Exercise -> Work out the number of lines in the records that include the word "DGND"; reply with that number alone.

Dataset extract ->

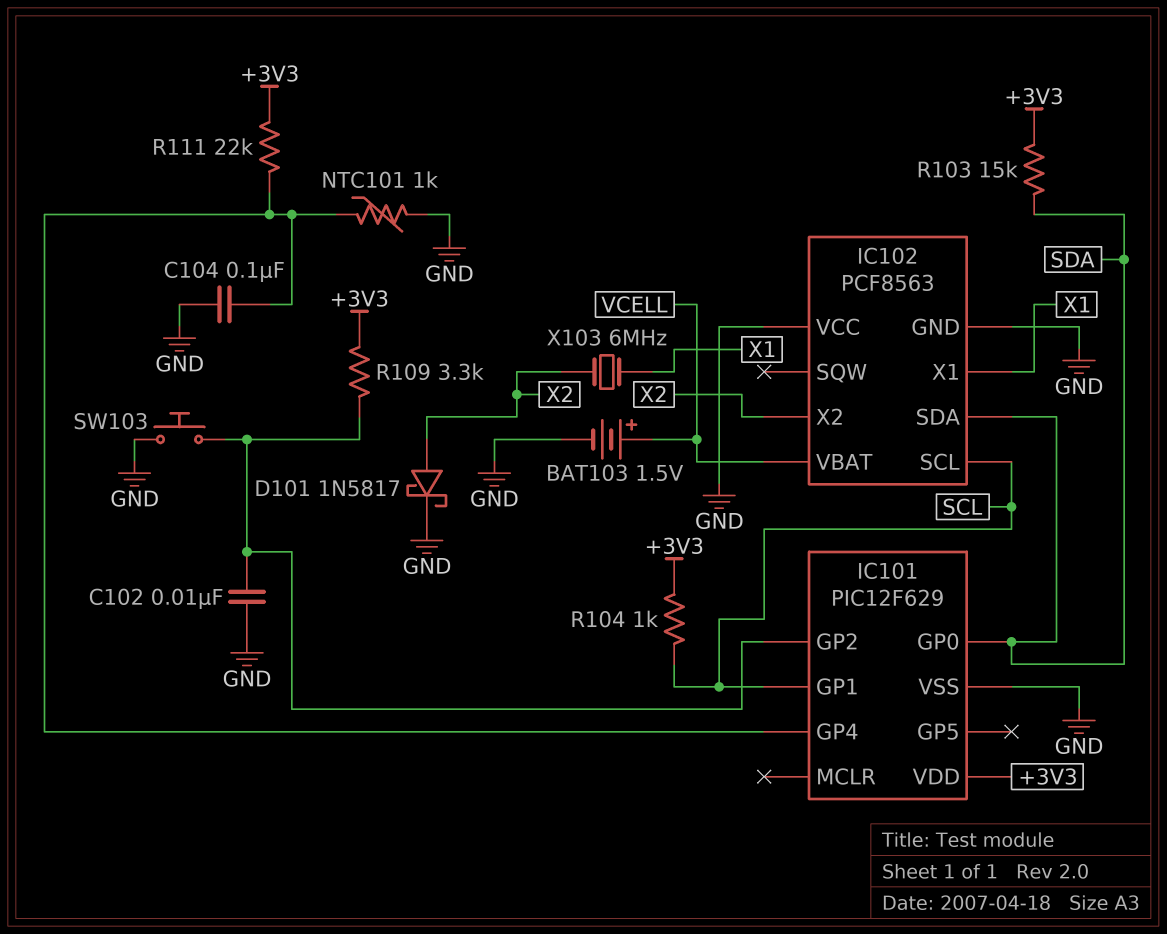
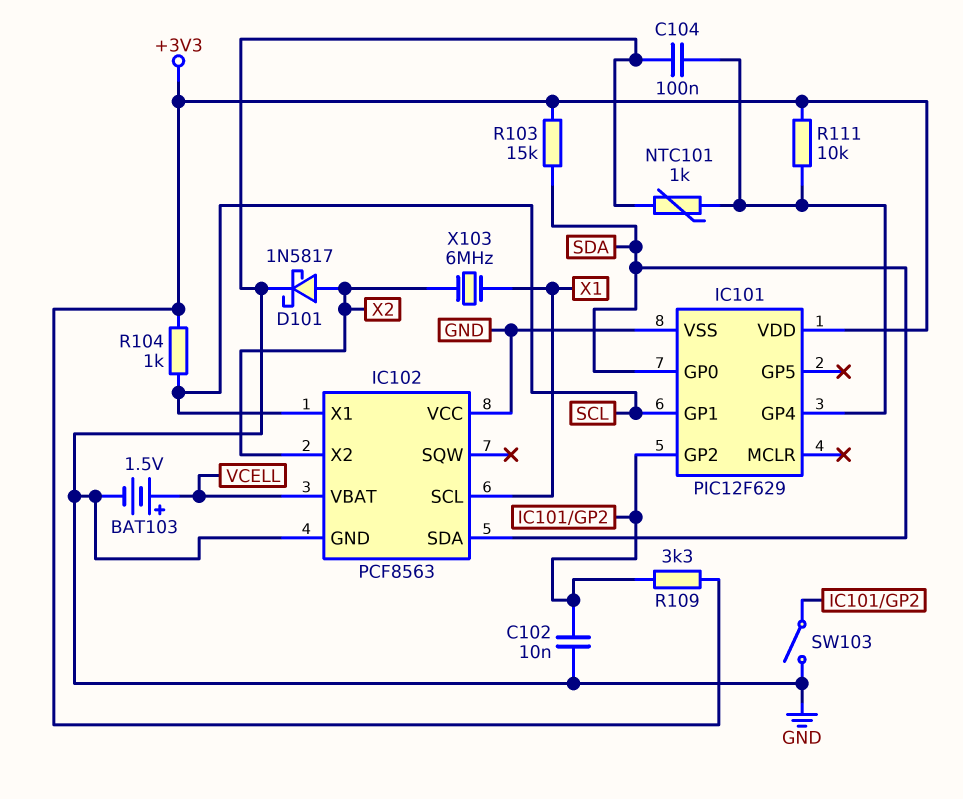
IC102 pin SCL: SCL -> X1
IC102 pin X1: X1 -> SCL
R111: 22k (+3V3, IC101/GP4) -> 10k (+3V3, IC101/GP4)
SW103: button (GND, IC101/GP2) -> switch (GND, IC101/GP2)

--

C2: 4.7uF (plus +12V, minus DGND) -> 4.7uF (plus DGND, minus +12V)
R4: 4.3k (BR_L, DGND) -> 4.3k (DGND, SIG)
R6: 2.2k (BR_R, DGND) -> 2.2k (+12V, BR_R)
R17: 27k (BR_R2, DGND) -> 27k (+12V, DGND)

Exercise answer -> 4